Before-and-after object lists
###

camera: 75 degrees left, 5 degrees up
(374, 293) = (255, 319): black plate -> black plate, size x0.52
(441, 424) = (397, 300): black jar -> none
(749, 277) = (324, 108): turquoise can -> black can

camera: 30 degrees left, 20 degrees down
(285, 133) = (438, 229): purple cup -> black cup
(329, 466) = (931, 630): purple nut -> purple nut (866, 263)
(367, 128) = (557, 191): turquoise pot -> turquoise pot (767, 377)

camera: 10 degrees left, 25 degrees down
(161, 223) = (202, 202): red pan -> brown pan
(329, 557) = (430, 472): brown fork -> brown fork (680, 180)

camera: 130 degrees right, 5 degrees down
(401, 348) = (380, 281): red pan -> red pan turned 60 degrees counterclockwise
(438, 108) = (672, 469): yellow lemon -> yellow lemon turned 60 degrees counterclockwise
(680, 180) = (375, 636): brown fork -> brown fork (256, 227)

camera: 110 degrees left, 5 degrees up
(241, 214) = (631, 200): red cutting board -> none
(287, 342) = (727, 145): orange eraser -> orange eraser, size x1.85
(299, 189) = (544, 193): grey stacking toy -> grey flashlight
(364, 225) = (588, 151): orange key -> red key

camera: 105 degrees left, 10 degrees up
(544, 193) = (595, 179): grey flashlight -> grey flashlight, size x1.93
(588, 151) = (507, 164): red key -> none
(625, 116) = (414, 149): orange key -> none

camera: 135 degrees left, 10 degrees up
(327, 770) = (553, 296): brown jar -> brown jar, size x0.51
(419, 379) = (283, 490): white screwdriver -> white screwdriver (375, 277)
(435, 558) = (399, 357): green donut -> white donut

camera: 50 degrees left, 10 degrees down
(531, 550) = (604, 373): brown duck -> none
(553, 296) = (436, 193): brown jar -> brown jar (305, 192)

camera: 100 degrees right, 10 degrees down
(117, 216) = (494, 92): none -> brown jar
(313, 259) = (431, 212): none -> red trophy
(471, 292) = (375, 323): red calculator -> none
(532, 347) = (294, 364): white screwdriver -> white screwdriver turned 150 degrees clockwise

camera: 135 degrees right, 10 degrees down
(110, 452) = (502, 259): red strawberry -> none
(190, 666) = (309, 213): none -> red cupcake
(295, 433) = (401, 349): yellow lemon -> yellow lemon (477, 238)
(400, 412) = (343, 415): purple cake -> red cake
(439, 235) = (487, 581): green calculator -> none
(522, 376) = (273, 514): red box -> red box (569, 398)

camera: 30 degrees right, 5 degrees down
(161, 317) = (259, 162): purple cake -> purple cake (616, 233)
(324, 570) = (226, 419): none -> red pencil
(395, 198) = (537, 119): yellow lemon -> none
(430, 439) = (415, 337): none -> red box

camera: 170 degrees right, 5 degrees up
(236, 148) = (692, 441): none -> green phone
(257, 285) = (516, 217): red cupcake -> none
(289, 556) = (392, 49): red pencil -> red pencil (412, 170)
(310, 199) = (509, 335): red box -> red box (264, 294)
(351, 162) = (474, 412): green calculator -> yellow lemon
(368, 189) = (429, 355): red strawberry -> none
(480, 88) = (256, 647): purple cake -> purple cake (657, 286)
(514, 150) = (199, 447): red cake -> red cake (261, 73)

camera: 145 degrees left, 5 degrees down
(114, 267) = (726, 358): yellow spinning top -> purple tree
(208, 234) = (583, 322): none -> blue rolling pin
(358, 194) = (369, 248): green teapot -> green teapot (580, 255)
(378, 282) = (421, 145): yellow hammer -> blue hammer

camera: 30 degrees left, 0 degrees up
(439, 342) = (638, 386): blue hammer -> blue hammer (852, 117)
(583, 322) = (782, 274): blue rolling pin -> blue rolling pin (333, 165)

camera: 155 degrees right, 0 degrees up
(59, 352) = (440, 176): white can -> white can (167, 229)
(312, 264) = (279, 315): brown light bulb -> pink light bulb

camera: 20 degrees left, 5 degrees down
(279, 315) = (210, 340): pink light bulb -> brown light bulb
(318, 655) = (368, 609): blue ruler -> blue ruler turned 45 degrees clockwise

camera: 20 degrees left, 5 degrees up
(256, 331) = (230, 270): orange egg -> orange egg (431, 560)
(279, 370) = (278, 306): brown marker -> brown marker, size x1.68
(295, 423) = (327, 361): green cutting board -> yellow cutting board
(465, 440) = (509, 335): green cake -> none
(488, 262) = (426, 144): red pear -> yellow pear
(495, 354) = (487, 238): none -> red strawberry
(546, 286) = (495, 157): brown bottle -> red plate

###

Task goal:
From the records above, count the lines in which the string "size" is found, and answer with the number alone.

Exercise result:
5